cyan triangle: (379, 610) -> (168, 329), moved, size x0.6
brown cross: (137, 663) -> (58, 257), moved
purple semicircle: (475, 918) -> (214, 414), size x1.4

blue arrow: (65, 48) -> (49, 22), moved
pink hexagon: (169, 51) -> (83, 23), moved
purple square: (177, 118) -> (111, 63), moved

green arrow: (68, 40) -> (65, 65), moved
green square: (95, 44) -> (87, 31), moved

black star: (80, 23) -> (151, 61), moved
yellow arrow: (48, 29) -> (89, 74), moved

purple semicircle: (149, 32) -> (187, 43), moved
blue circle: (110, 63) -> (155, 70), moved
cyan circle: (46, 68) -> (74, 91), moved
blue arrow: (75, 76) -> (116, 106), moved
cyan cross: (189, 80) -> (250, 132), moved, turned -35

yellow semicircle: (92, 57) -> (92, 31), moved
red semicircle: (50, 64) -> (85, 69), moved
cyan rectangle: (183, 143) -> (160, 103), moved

...

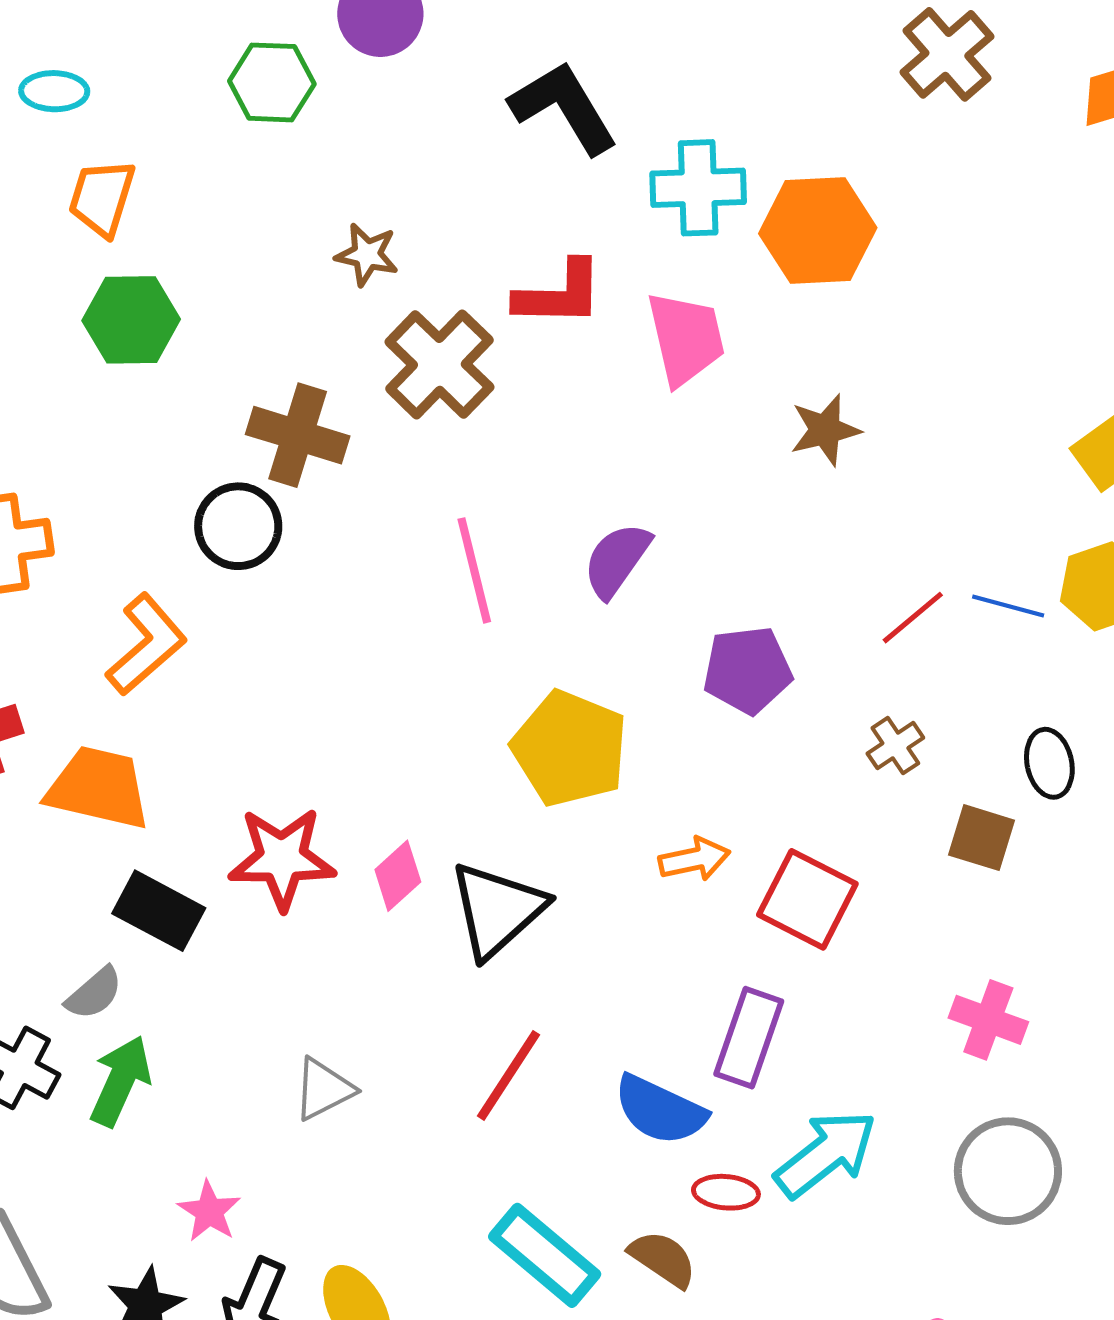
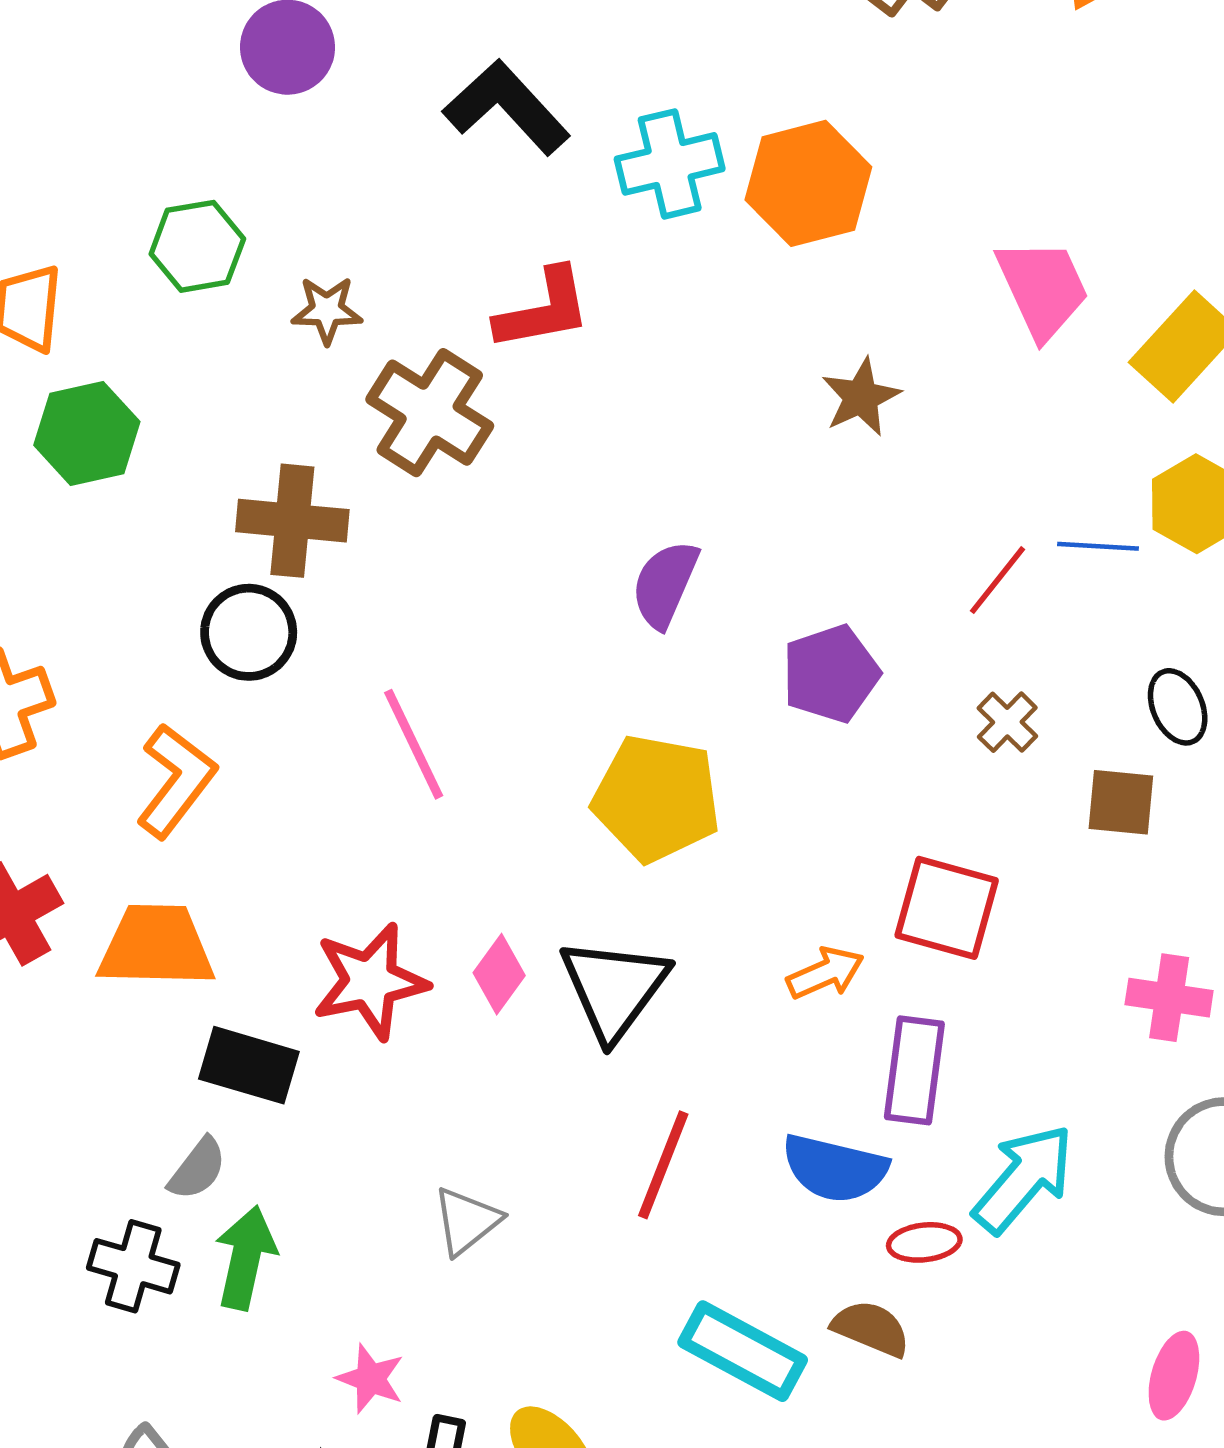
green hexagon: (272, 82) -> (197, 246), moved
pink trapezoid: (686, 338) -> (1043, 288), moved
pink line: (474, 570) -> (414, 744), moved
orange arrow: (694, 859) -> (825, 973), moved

**Task goal:**
Note how many lines in the listing above contain the word "green" and give only that number.

**Response to this task:**
3